### EXTRACTED RECORDS ###

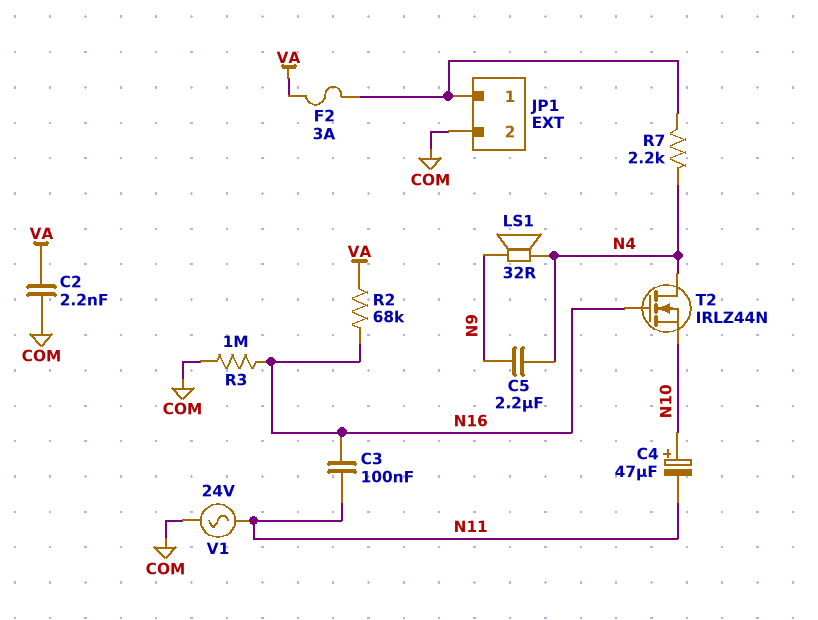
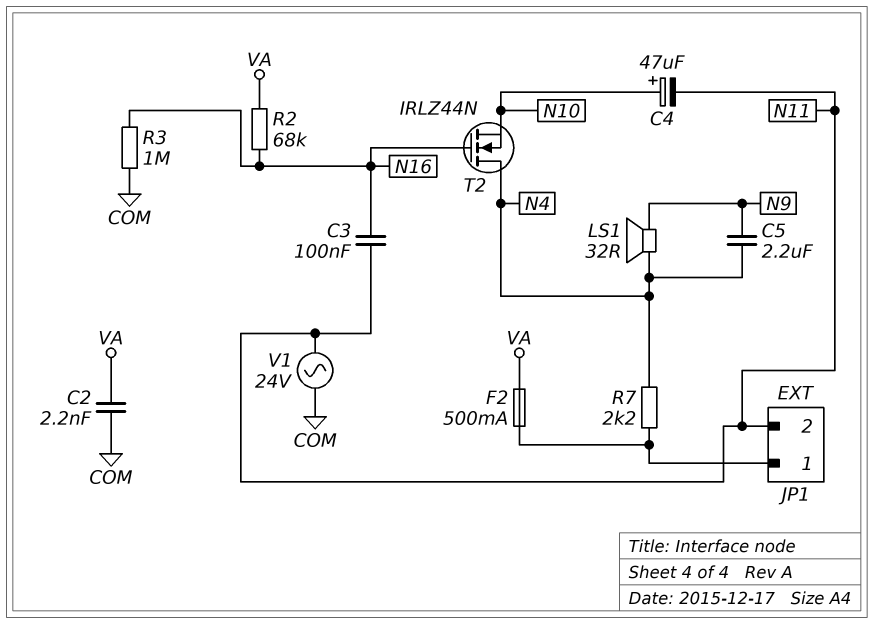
F2: 3A (JP1/1, VA) -> 500mA (JP1/1, VA)
JP1 pin 2: COM -> N11

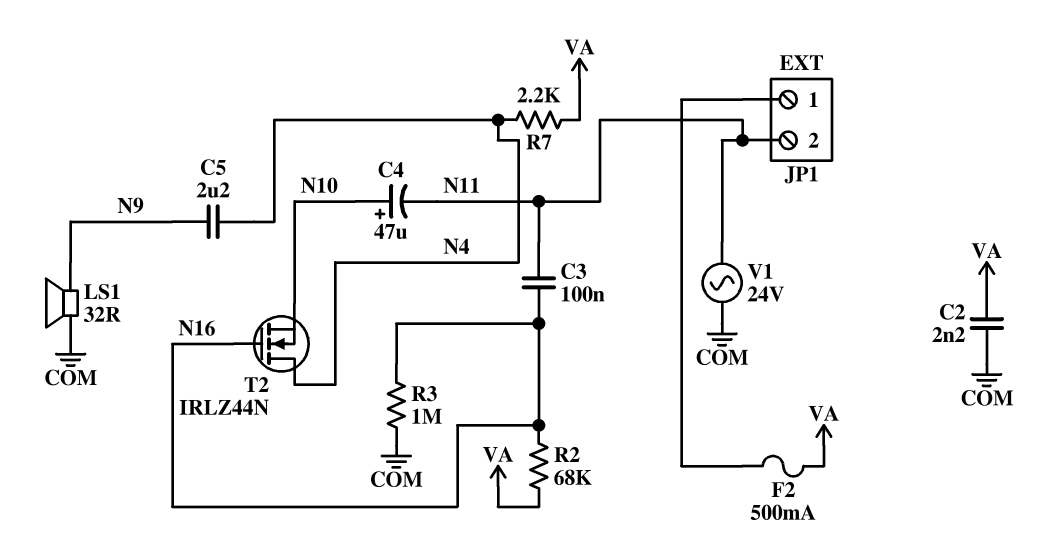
LS1: speaker 32R (N4, N9) -> speaker 32R (COM, N9)
R7: 2.2k (JP1/1, N4) -> 2.2k (N4, VA)

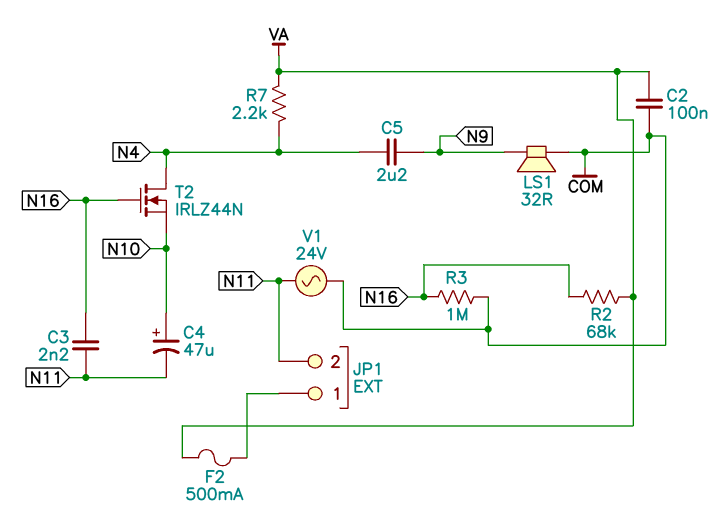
C2: 2.2nF (COM, VA) -> 100nF (COM, VA)
C3: 100nF (N11, N16) -> 2.2nF (N11, N16)

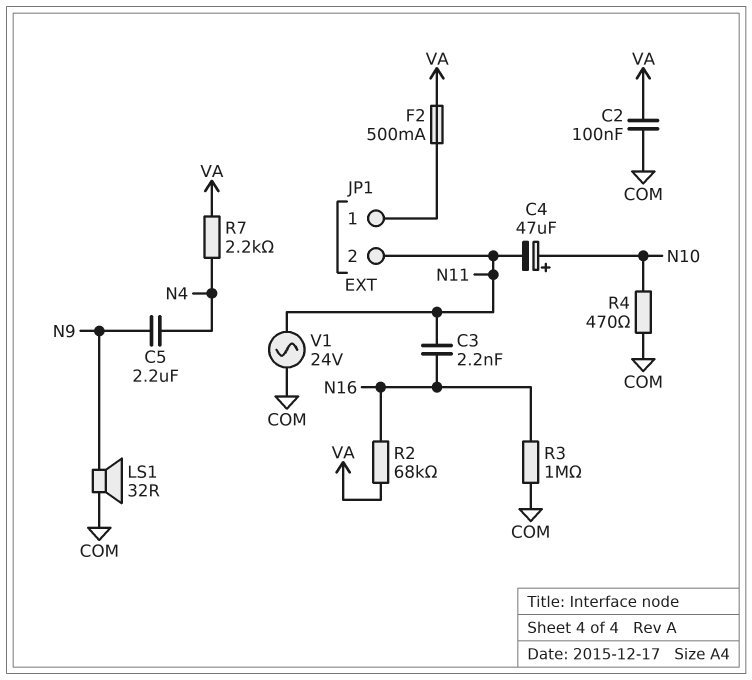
R4: none -> 470 (COM, N10)
T2: NMOS IRLZ44N (G N16, D N4, S N10) -> none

###

*DIRECTIONS FOR THIS TASK*
Nothing but the lines from the one containing "C2: 2.2nF (COM, VA) -> 100nF (COM, VA)" through the end of the listing should be printed, each exactly as it appears and without pictures.

*PROBLEM SOLUTION*
C2: 2.2nF (COM, VA) -> 100nF (COM, VA)
C3: 100nF (N11, N16) -> 2.2nF (N11, N16)

R4: none -> 470 (COM, N10)
T2: NMOS IRLZ44N (G N16, D N4, S N10) -> none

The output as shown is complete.